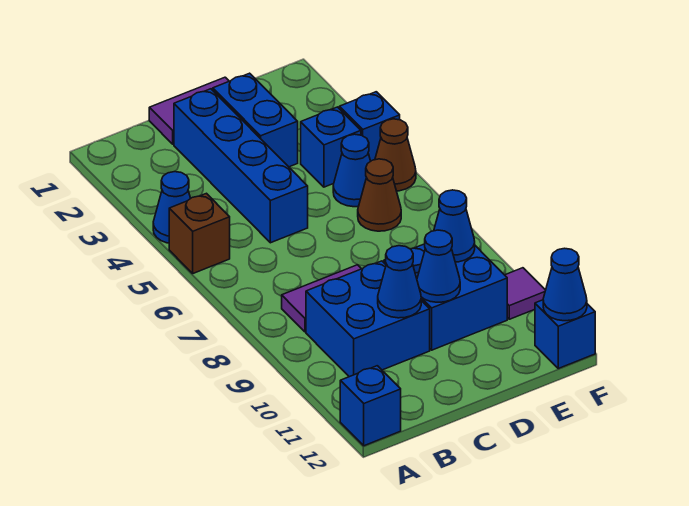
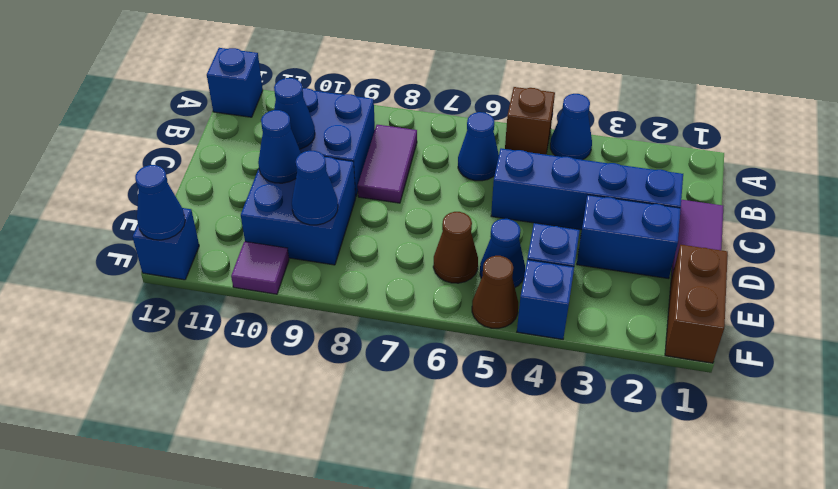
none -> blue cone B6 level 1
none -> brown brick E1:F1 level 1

******************************

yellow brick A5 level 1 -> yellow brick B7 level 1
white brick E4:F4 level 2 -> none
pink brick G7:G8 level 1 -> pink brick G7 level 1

******************************

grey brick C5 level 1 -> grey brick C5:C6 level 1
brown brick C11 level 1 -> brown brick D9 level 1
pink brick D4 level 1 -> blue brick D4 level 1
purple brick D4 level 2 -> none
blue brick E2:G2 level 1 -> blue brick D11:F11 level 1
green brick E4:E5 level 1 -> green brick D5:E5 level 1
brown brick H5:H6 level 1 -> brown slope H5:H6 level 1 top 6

******************************

Would you retype exactly the lines above, from the line with "white brick E4:F4 level 2 -> none" to the line with "pink brick G7:G8", with both end lines kept and nothing more?

**RESULT FOR THIS EXERCISE**.
white brick E4:F4 level 2 -> none
pink brick G7:G8 level 1 -> pink brick G7 level 1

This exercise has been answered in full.